■ **Problem**:
Write the entries below out again in full. Match every character.

■ **Supplied data**:
* * *

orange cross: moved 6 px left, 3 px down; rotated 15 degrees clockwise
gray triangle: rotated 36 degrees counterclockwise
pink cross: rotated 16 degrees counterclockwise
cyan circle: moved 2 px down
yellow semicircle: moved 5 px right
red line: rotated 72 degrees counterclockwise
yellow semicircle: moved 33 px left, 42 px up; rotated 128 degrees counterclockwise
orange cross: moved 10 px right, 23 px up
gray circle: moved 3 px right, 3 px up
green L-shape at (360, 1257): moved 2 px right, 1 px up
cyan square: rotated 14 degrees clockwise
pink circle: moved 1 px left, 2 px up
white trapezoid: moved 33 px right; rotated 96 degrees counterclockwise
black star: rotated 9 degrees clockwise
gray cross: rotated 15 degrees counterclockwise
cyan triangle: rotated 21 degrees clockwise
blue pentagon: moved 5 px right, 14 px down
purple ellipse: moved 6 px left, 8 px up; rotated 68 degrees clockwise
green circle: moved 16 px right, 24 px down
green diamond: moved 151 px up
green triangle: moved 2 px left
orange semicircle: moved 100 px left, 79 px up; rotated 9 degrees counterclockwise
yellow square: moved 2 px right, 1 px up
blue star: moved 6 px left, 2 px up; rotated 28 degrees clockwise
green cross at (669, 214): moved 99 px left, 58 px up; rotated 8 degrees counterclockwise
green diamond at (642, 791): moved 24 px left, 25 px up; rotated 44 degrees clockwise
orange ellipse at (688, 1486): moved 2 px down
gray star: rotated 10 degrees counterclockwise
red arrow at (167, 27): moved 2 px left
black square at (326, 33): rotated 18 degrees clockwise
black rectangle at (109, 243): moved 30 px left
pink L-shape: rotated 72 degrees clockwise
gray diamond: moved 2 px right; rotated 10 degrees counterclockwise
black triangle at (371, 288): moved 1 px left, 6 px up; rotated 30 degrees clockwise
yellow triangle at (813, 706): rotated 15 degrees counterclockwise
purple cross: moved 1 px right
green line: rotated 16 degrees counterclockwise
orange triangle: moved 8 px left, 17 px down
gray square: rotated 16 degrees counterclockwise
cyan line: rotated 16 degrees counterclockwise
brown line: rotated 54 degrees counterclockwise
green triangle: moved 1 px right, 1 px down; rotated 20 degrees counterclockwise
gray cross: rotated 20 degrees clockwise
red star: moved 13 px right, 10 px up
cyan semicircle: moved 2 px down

* * *

■ **Exercise answer**:
orange cross: moved 6 px left, 3 px down; rotated 15 degrees clockwise
gray triangle: rotated 36 degrees counterclockwise
pink cross: rotated 16 degrees counterclockwise
cyan circle: moved 2 px down
yellow semicircle: moved 5 px right
red line: rotated 72 degrees counterclockwise
yellow semicircle: moved 33 px left, 42 px up; rotated 128 degrees counterclockwise
orange cross: moved 10 px right, 23 px up
gray circle: moved 3 px right, 3 px up
green L-shape at (360, 1257): moved 2 px right, 1 px up
cyan square: rotated 14 degrees clockwise
pink circle: moved 1 px left, 2 px up
white trapezoid: moved 33 px right; rotated 96 degrees counterclockwise
black star: rotated 9 degrees clockwise
gray cross: rotated 15 degrees counterclockwise
cyan triangle: rotated 21 degrees clockwise
blue pentagon: moved 5 px right, 14 px down
purple ellipse: moved 6 px left, 8 px up; rotated 68 degrees clockwise
green circle: moved 16 px right, 24 px down
green diamond: moved 151 px up
green triangle: moved 2 px left
orange semicircle: moved 100 px left, 79 px up; rotated 9 degrees counterclockwise
yellow square: moved 2 px right, 1 px up
blue star: moved 6 px left, 2 px up; rotated 28 degrees clockwise
green cross at (669, 214): moved 99 px left, 58 px up; rotated 8 degrees counterclockwise
green diamond at (642, 791): moved 24 px left, 25 px up; rotated 44 degrees clockwise
orange ellipse at (688, 1486): moved 2 px down
gray star: rotated 10 degrees counterclockwise
red arrow at (167, 27): moved 2 px left
black square at (326, 33): rotated 18 degrees clockwise
black rectangle at (109, 243): moved 30 px left
pink L-shape: rotated 72 degrees clockwise
gray diamond: moved 2 px right; rotated 10 degrees counterclockwise
black triangle at (371, 288): moved 1 px left, 6 px up; rotated 30 degrees clockwise
yellow triangle at (813, 706): rotated 15 degrees counterclockwise
purple cross: moved 1 px right
green line: rotated 16 degrees counterclockwise
orange triangle: moved 8 px left, 17 px down
gray square: rotated 16 degrees counterclockwise
cyan line: rotated 16 degrees counterclockwise
brown line: rotated 54 degrees counterclockwise
green triangle: moved 1 px right, 1 px down; rotated 20 degrees counterclockwise
gray cross: rotated 20 degrees clockwise
red star: moved 13 px right, 10 px up
cyan semicircle: moved 2 px down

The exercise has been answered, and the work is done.